# [DATA IN THIS EXERCISE]
#####

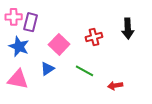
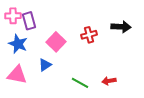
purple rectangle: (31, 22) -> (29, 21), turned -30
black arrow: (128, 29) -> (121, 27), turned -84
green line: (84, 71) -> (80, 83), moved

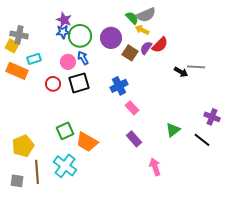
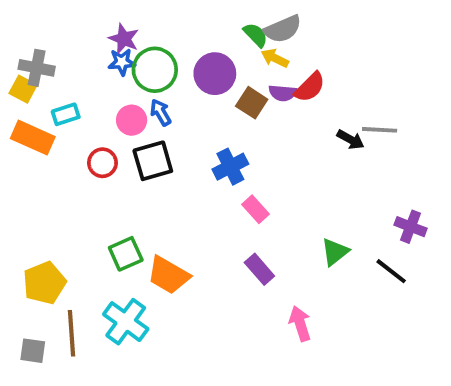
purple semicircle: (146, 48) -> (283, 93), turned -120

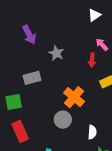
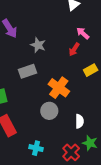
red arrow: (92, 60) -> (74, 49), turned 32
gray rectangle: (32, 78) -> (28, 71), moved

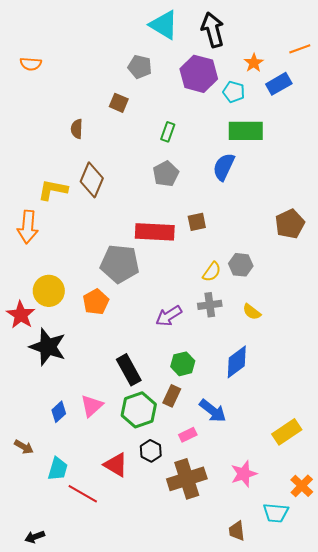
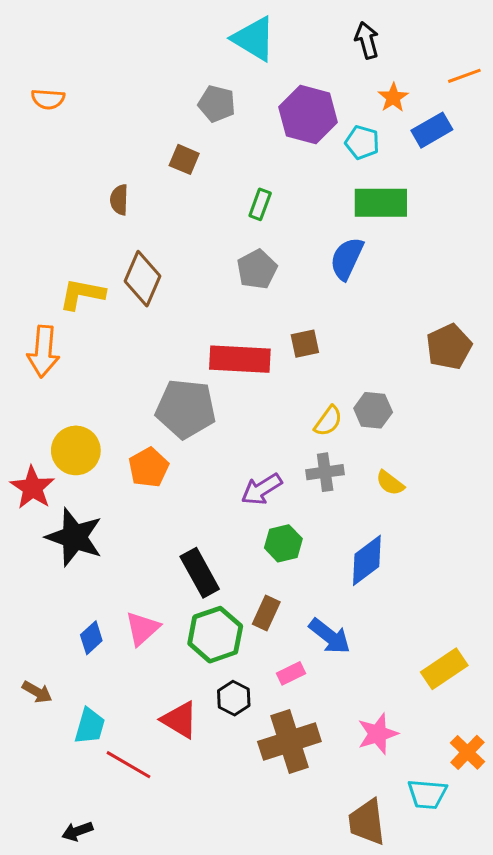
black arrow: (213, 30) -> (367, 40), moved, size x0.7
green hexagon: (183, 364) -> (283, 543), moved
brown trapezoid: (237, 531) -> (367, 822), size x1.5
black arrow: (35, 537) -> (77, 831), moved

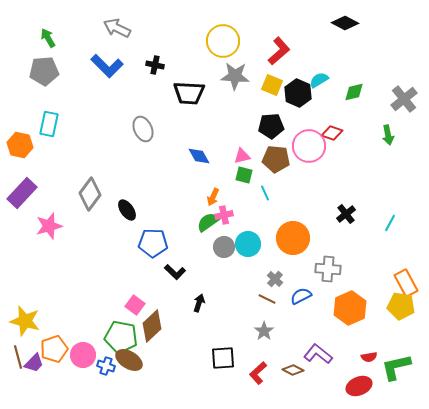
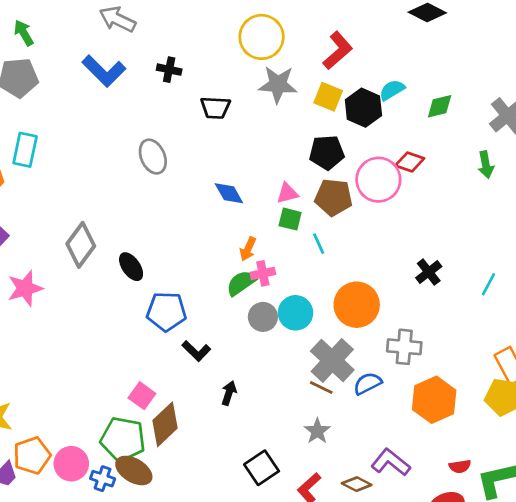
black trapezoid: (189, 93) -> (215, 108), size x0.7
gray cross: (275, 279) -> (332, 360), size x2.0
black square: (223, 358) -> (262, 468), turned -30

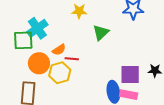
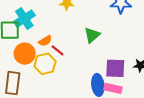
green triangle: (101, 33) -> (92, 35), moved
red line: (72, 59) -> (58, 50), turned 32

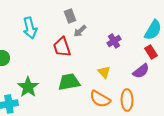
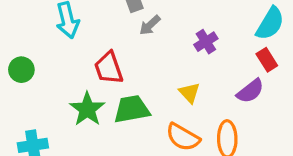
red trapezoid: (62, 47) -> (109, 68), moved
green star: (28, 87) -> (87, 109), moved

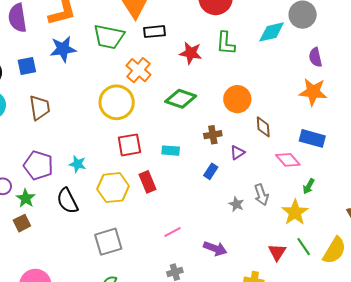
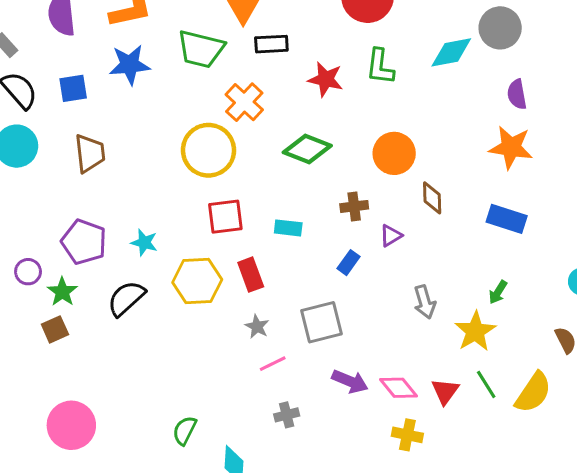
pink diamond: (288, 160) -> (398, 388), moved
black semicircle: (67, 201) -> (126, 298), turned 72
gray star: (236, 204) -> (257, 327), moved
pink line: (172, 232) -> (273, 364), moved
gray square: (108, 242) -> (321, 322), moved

#####

# [EXERCISE OBJECTIVE]
Return only what lies between the line containing "green triangle: (101, 33) -> (92, 35), moved" and the last line of the listing, those two lines included, exactly as written and with no pictures.

# [YOUR SOLUTION]
green triangle: (101, 33) -> (92, 35), moved
red line: (72, 59) -> (58, 50), turned 32

red trapezoid: (62, 47) -> (109, 68), moved
green star: (28, 87) -> (87, 109), moved

pink diamond: (288, 160) -> (398, 388), moved
black semicircle: (67, 201) -> (126, 298), turned 72
gray star: (236, 204) -> (257, 327), moved
pink line: (172, 232) -> (273, 364), moved
gray square: (108, 242) -> (321, 322), moved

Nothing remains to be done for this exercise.